▶ [TASK INSTRUCTIONS]
Rewrite the records below with every "gray concrete" renamed to "gray pavement" and nothing else changed. Omit the pictures from your version.

▶ [Source records]

= = =

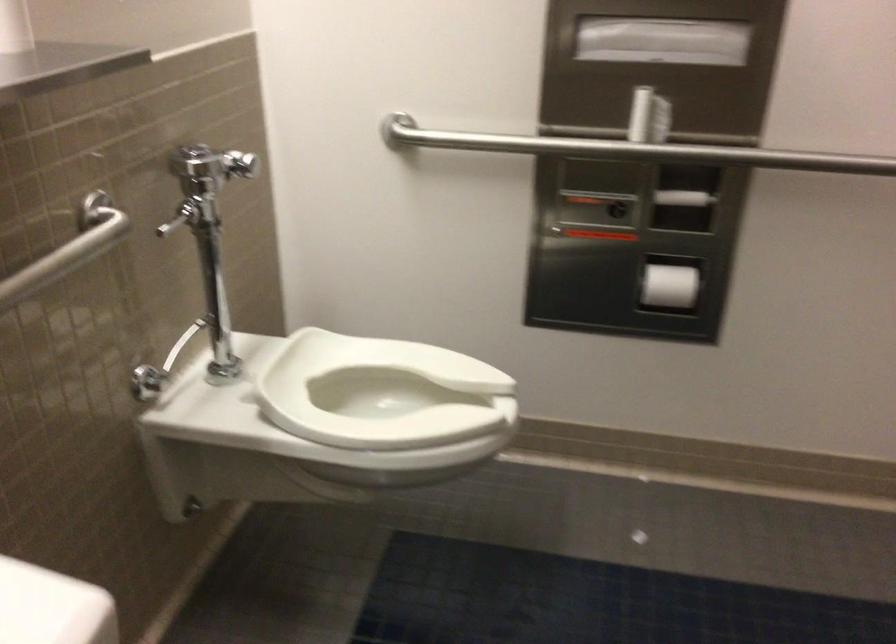
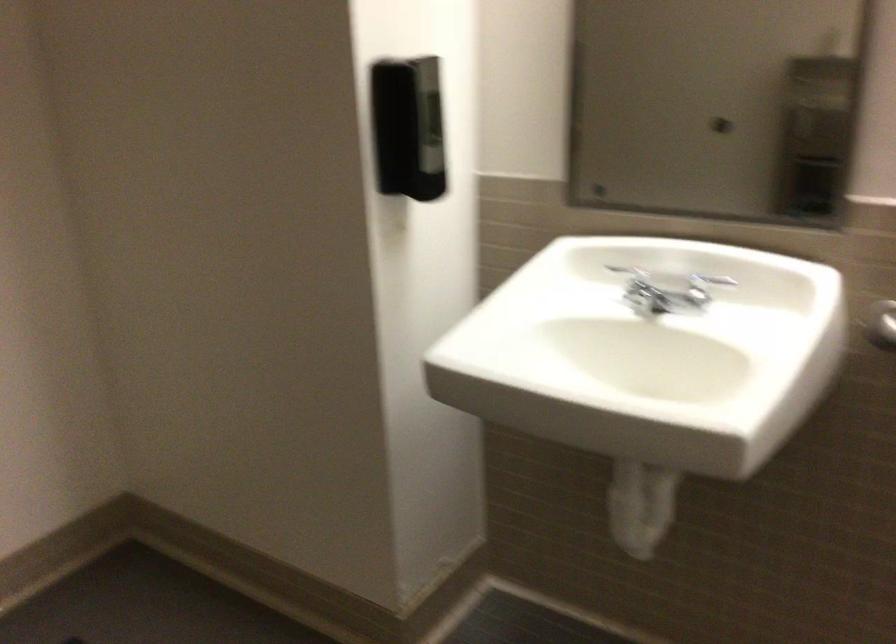
The images are taken continuously from a first-person perspective. In which direction is your viewpoint rotating?

The camera rotated toward left-down.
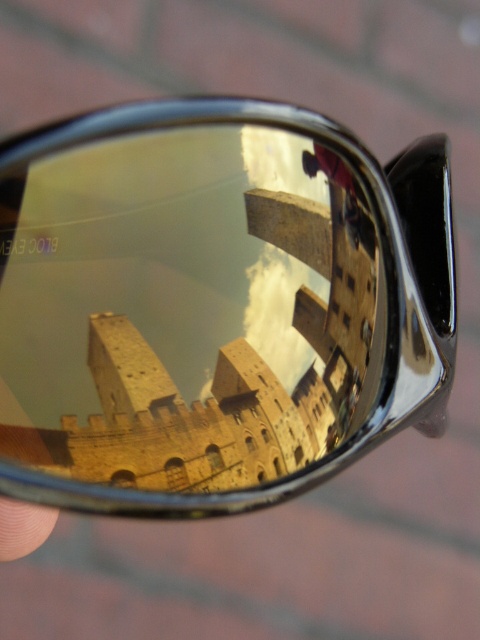
What are the coordinates of the shiny metallic sunglasses at center?

The shiny metallic sunglasses at center is located at point (215, 305).

You are trying to determine if the shiny metallic sunglasses at center will fit into a small storage case that can only accommodate items smaller than the skinsmoothhand at lower left. Based on the scene, will the sunglasses fit?

The shiny metallic sunglasses at center has a larger size compared to skinsmoothhand at lower left, so the sunglasses will not fit into the storage case designed for items smaller than the skinsmoothhand at lower left.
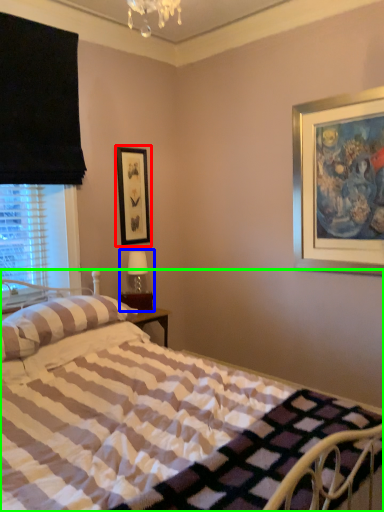
Question: Based on their relative distances, which object is farther from picture frame (highlighted by a red box)? Choose from table lamp (highlighted by a blue box) and bed (highlighted by a green box).

Choices:
 (A) table lamp
 (B) bed

Answer: (B)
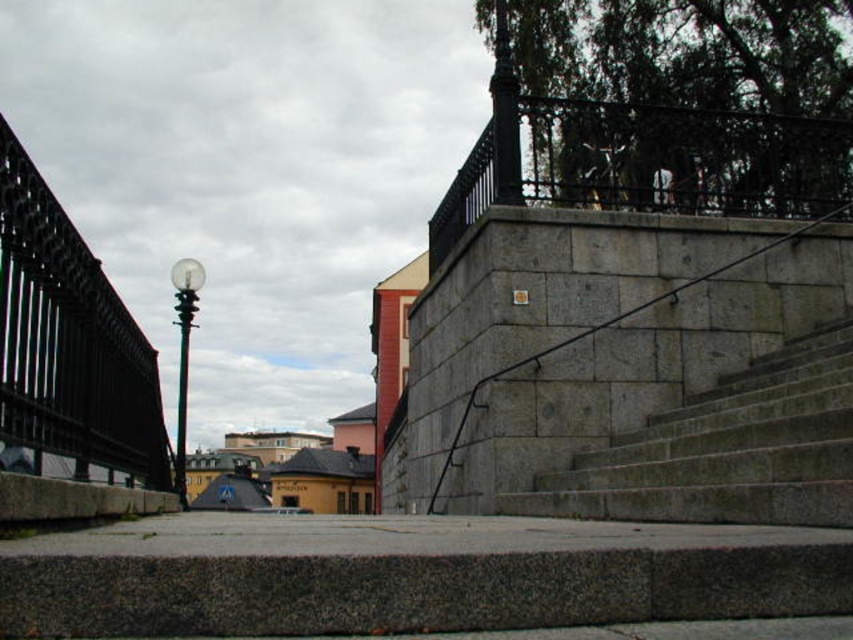
Question: Is gray stone steps at center above gray concrete at lower center?

Choices:
 (A) yes
 (B) no

Answer: (A)

Question: Which of the following is the closest to the observer?

Choices:
 (A) (787, 272)
 (B) (635, 433)

Answer: (B)

Question: Is gray stone steps at center below gray concrete at lower center?

Choices:
 (A) yes
 (B) no

Answer: (B)

Question: Which object appears farthest from the camera in this image?

Choices:
 (A) gray stone stairs at center
 (B) gray concrete at lower center

Answer: (A)

Question: Can you confirm if gray stone steps at center is wider than gray stone stairs at center?

Choices:
 (A) yes
 (B) no

Answer: (B)

Question: Considering the real-world distances, which object is closest to the gray stone stairs at center?

Choices:
 (A) gray stone steps at center
 (B) gray concrete at lower center

Answer: (B)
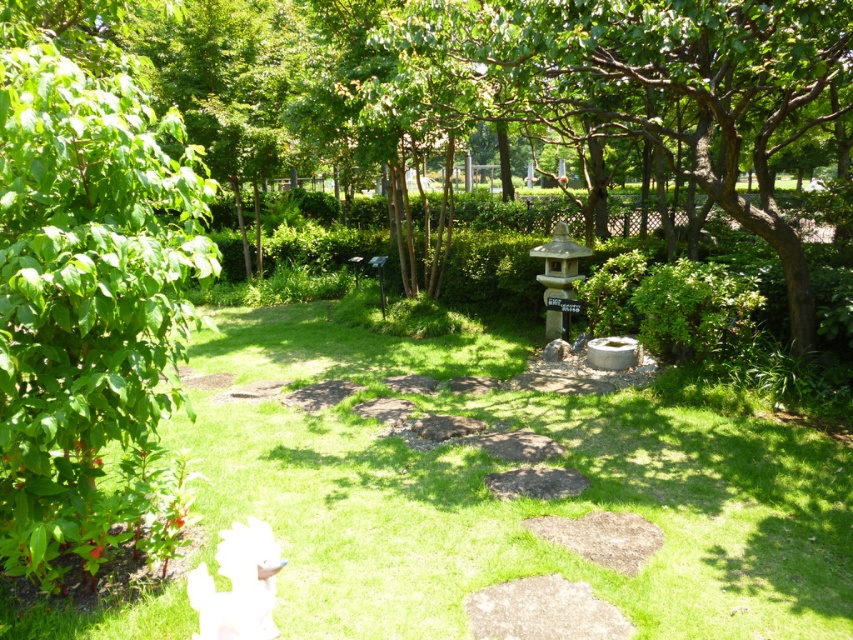
You are standing in the garden and want to walk from the green leafy tree at left to the smooth stone lantern at center. Which direction should you move towards?

You should move towards the center direction because the smooth stone lantern at center is further away from the green leafy tree at left, which is closer to you.

Looking at this image, you are standing in the garden and want to take a photo of both the green leafy tree at left and the smooth stone lantern at center. Which object should you position closer to the camera to include both in the frame?

The green leafy tree at left is below the smooth stone lantern at center, so to include both in the frame, position the green leafy tree at left closer to the camera.

You are planning to place a 2.5 meter long bench in the garden between the green grass at center and the smooth stone lantern at center. Will there be enough space for the bench to fit between them?

The green grass at center and smooth stone lantern at center are 3.92 meters apart. Since the bench is 2.5 meters long, there is sufficient space between them to place the bench.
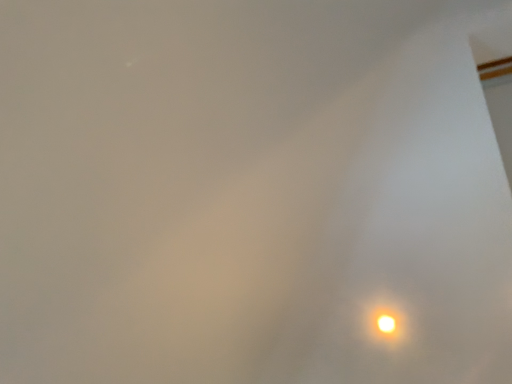
What do you see at coordinates (387, 323) in the screenshot?
I see `bright orange light at bottom right` at bounding box center [387, 323].

Locate an element on the screen. The image size is (512, 384). bright orange light at bottom right is located at coordinates (387, 323).

Find the location of a particular element. bright orange light at bottom right is located at coordinates (387, 323).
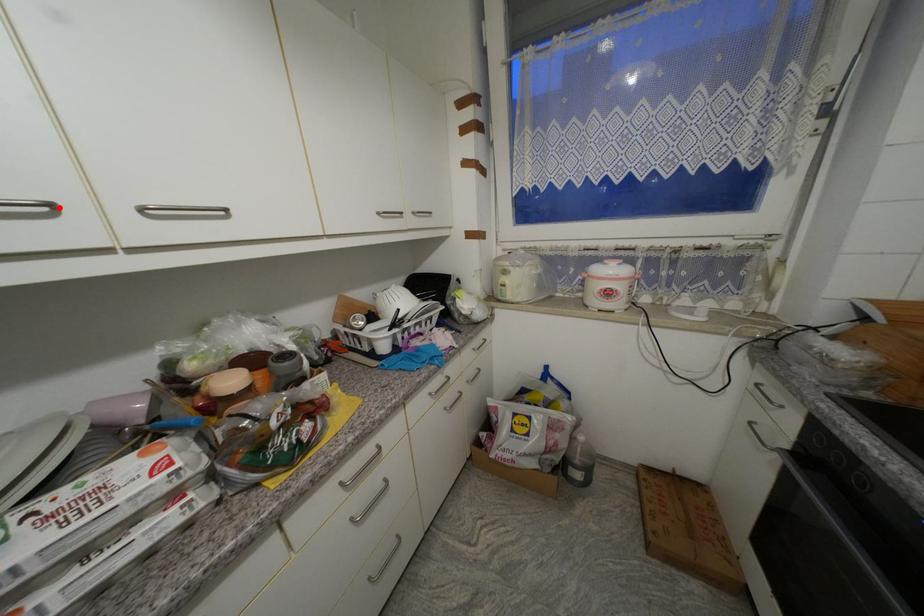
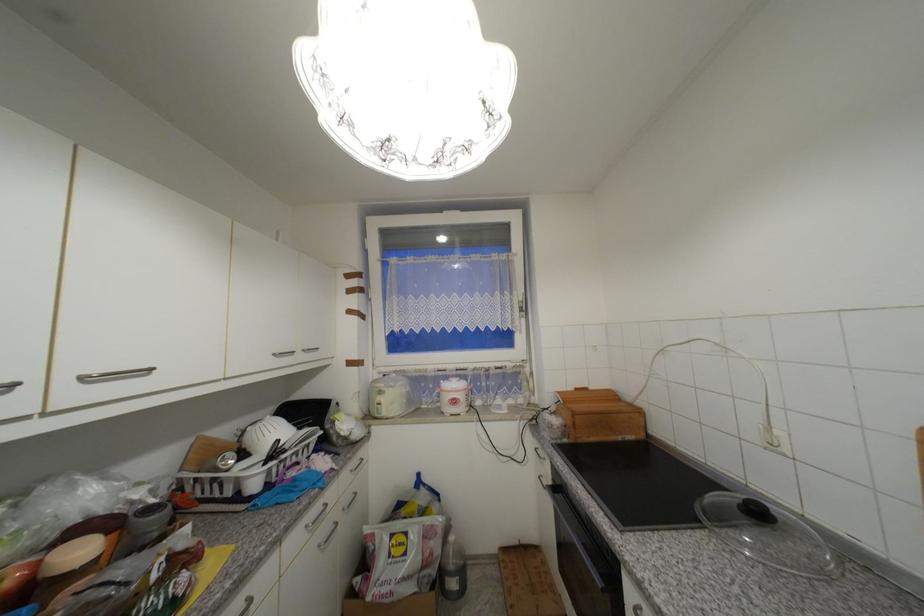
Question: I am providing you with two images of the same scene from different viewpoints. A red point is marked on the first image. Can you still see the location of the red point in image 2?

Choices:
 (A) Yes
 (B) No

Answer: (A)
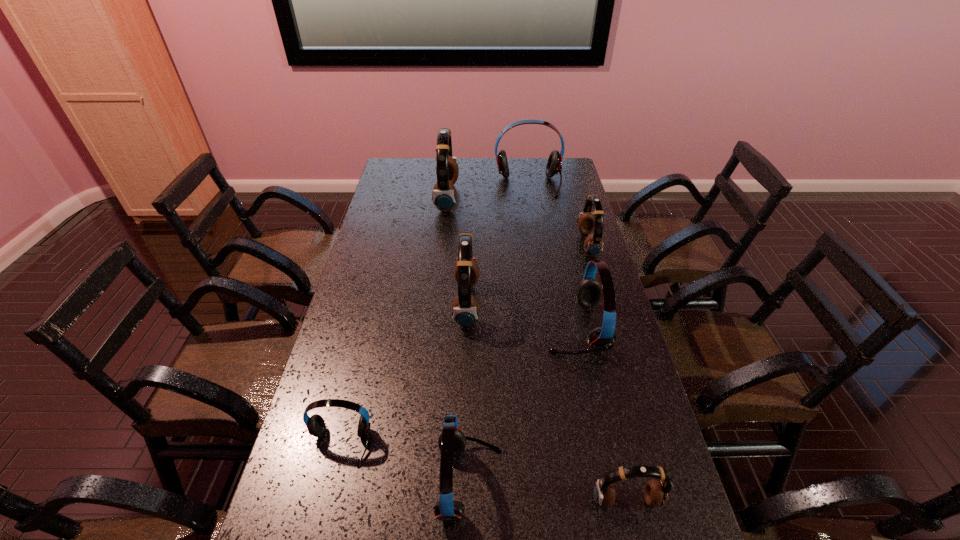
This screenshot has height=540, width=960. What are the coordinates of `vacant region between the third nearest brown headset and the second nearest brown headset` in the screenshot? It's located at (527, 274).

At what (x,y) coordinates should I click in order to perform the action: click on vacant region between the smallest brown headset and the second smallest red headset. Please return your answer as a coordinate pair (x, y). The image size is (960, 540). Looking at the image, I should click on (548, 492).

At what (x,y) coordinates should I click in order to perform the action: click on vacant space that's between the farthest brown headset and the smallest red headset. Please return your answer as a coordinate pair (x, y). The width and height of the screenshot is (960, 540). Looking at the image, I should click on (394, 321).

Locate an element on the screen. free space between the second nearest brown headset and the farthest brown headset is located at coordinates (457, 251).

Where is `empty space that is in between the farthest brown headset and the third smallest brown headset`? The image size is (960, 540). empty space that is in between the farthest brown headset and the third smallest brown headset is located at coordinates (457, 251).

This screenshot has width=960, height=540. Identify the location of vacant area that lies between the leftmost brown headset and the nearest brown headset. (537, 349).

Locate an element on the screen. The image size is (960, 540). empty location between the second brown headset from left to right and the third biggest red headset is located at coordinates 468,394.

Where is `vacant area that lies between the third smallest red headset and the second nearest brown headset`? The image size is (960, 540). vacant area that lies between the third smallest red headset and the second nearest brown headset is located at coordinates (520, 316).

Locate an element on the screen. This screenshot has height=540, width=960. vacant point located between the sixth nearest object and the leftmost brown headset is located at coordinates (517, 221).

Where is `vacant area between the leftmost object and the leftmost brown headset`? Image resolution: width=960 pixels, height=540 pixels. vacant area between the leftmost object and the leftmost brown headset is located at coordinates (394, 321).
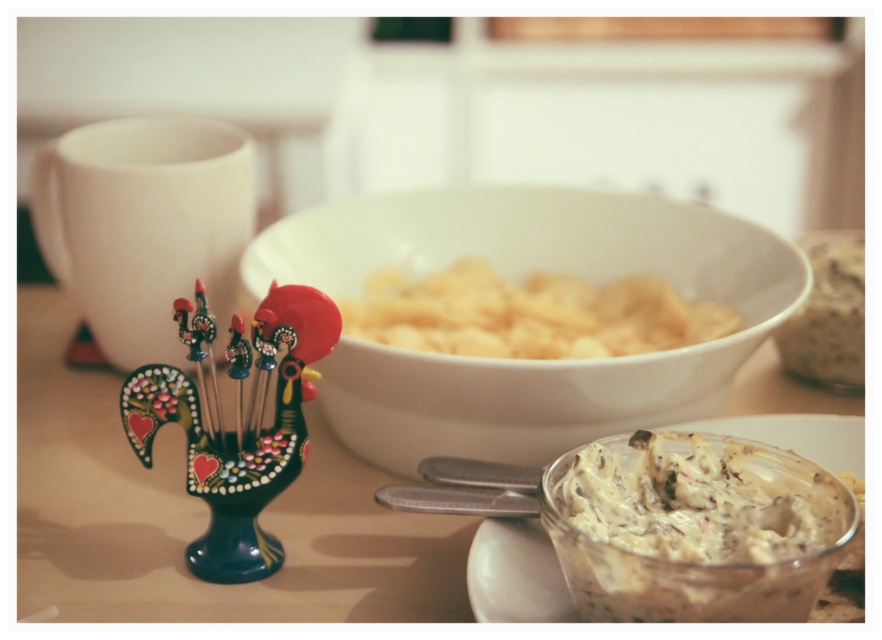
You are sitting at the dining table and notice two points marked on the table. The first point is at coordinate point (x=551, y=483) and the second is at point (x=830, y=312). If you were to reach out to touch both points, which point would your hand encounter first?

Point (x=551, y=483) is in front of point (x=830, y=312), so your hand would encounter point (x=551, y=483) first.

You are a guest at a dinner party and want to reach for the white creamy dip at center and the smooth brown bread at right. Which item is shorter in height?

The white creamy dip at center is shorter than the smooth brown bread at right.

You are a guest at a dinner party and want to reach for a chip from the white matte chips at center and a piece of bread from the smooth brown bread at right. Which item is closer to your right hand if you are sitting at the table?

The smooth brown bread at right is closer to your right hand because it is positioned to the right of the white matte chips at center.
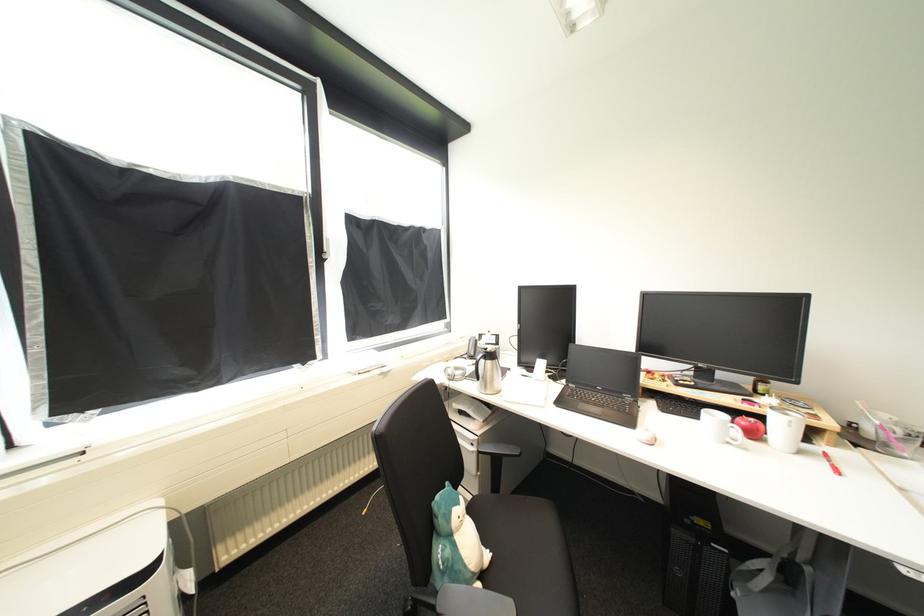
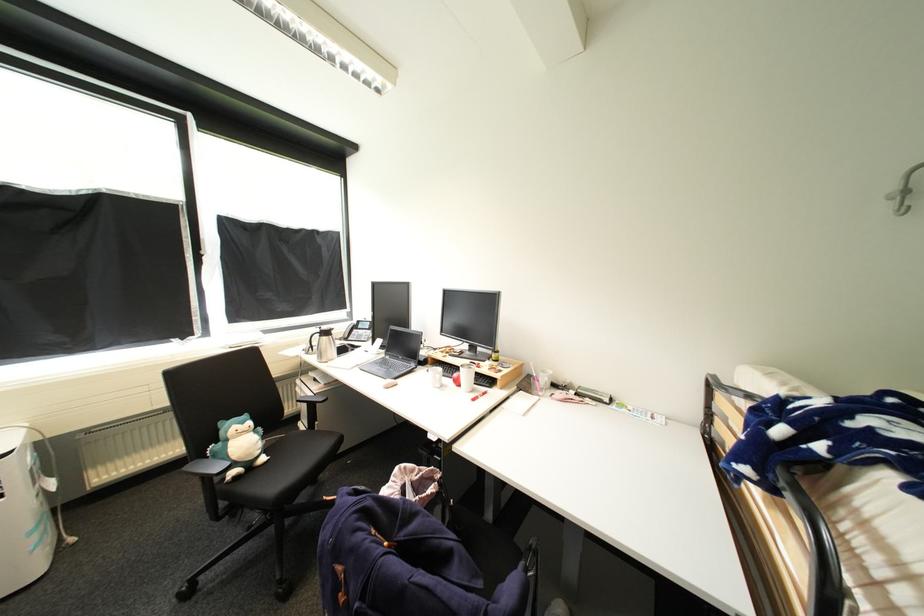
In a continuous first-person perspective shot, in which direction is the camera moving?

The cameraman moved toward right, backward.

= = =

▶ [THE COMPLETED TASK]
The images are taken continuously from a first-person perspective. In which direction is your viewpoint rotating?

The camera rotated toward left-down.
What are the coordinates of the shiny metallic sunglasses at center?

The shiny metallic sunglasses at center is located at point (215, 305).

You are trying to determine if the shiny metallic sunglasses at center will fit into a small storage case that can only accommodate items smaller than the skinsmoothhand at lower left. Based on the scene, will the sunglasses fit?

The shiny metallic sunglasses at center has a larger size compared to skinsmoothhand at lower left, so the sunglasses will not fit into the storage case designed for items smaller than the skinsmoothhand at lower left.
Question: Based on their relative distances, which object is farther from picture frame (highlighted by a red box)? Choose from table lamp (highlighted by a blue box) and bed (highlighted by a green box).

Choices:
 (A) table lamp
 (B) bed

Answer: (B)
Question: Is gray stone steps at center above gray pavement at lower center?

Choices:
 (A) yes
 (B) no

Answer: (A)

Question: Which of the following is the closest to the observer?

Choices:
 (A) (787, 272)
 (B) (635, 433)

Answer: (B)

Question: Is gray stone steps at center below gray pavement at lower center?

Choices:
 (A) yes
 (B) no

Answer: (B)

Question: Which object appears farthest from the camera in this image?

Choices:
 (A) gray stone stairs at center
 (B) gray pavement at lower center

Answer: (A)

Question: Can you confirm if gray stone steps at center is wider than gray stone stairs at center?

Choices:
 (A) yes
 (B) no

Answer: (B)

Question: Considering the real-world distances, which object is closest to the gray stone stairs at center?

Choices:
 (A) gray stone steps at center
 (B) gray pavement at lower center

Answer: (B)
You are standing in the garden and want to walk from the green leafy tree at left to the smooth stone lantern at center. Which direction should you move towards?

You should move towards the center direction because the smooth stone lantern at center is further away from the green leafy tree at left, which is closer to you.

Looking at this image, you are standing in the garden and want to take a photo of both the green leafy tree at left and the smooth stone lantern at center. Which object should you position closer to the camera to include both in the frame?

The green leafy tree at left is below the smooth stone lantern at center, so to include both in the frame, position the green leafy tree at left closer to the camera.

You are planning to place a 2.5 meter long bench in the garden between the green grass at center and the smooth stone lantern at center. Will there be enough space for the bench to fit between them?

The green grass at center and smooth stone lantern at center are 3.92 meters apart. Since the bench is 2.5 meters long, there is sufficient space between them to place the bench.
What do you see at coordinates (387, 323) in the screenshot?
I see `bright orange light at bottom right` at bounding box center [387, 323].

Locate an element on the screen. The image size is (512, 384). bright orange light at bottom right is located at coordinates (387, 323).

Find the location of a particular element. bright orange light at bottom right is located at coordinates (387, 323).
Question: I am providing you with two images of the same scene from different viewpoints. A red point is marked on the first image. Can you still see the location of the red point in image 2?

Choices:
 (A) Yes
 (B) No

Answer: (A)
This screenshot has height=540, width=960. What are the coordinates of `vacant region between the third nearest brown headset and the second nearest brown headset` in the screenshot? It's located at (527, 274).

At what (x,y) coordinates should I click in order to perform the action: click on vacant region between the smallest brown headset and the second smallest red headset. Please return your answer as a coordinate pair (x, y). The image size is (960, 540). Looking at the image, I should click on (548, 492).

At what (x,y) coordinates should I click in order to perform the action: click on vacant space that's between the farthest brown headset and the smallest red headset. Please return your answer as a coordinate pair (x, y). The width and height of the screenshot is (960, 540). Looking at the image, I should click on (394, 321).

Locate an element on the screen. free space between the second nearest brown headset and the farthest brown headset is located at coordinates (457, 251).

Where is `empty space that is in between the farthest brown headset and the third smallest brown headset`? The image size is (960, 540). empty space that is in between the farthest brown headset and the third smallest brown headset is located at coordinates (457, 251).

This screenshot has width=960, height=540. Identify the location of vacant area that lies between the leftmost brown headset and the nearest brown headset. (537, 349).

Locate an element on the screen. The image size is (960, 540). empty location between the second brown headset from left to right and the third biggest red headset is located at coordinates 468,394.

Where is `vacant area that lies between the third smallest red headset and the second nearest brown headset`? The image size is (960, 540). vacant area that lies between the third smallest red headset and the second nearest brown headset is located at coordinates (520, 316).

Locate an element on the screen. This screenshot has height=540, width=960. vacant point located between the sixth nearest object and the leftmost brown headset is located at coordinates (517, 221).

Where is `vacant area between the leftmost object and the leftmost brown headset`? Image resolution: width=960 pixels, height=540 pixels. vacant area between the leftmost object and the leftmost brown headset is located at coordinates (394, 321).
You are sitting at the dining table and notice two points marked on the table. The first point is at coordinate point (x=551, y=483) and the second is at point (x=830, y=312). If you were to reach out to touch both points, which point would your hand encounter first?

Point (x=551, y=483) is in front of point (x=830, y=312), so your hand would encounter point (x=551, y=483) first.

You are a guest at a dinner party and want to reach for the white creamy dip at center and the smooth brown bread at right. Which item is shorter in height?

The white creamy dip at center is shorter than the smooth brown bread at right.

You are a guest at a dinner party and want to reach for a chip from the white matte chips at center and a piece of bread from the smooth brown bread at right. Which item is closer to your right hand if you are sitting at the table?

The smooth brown bread at right is closer to your right hand because it is positioned to the right of the white matte chips at center.
In a continuous first-person perspective shot, in which direction is the camera moving?

The cameraman moved toward right, backward.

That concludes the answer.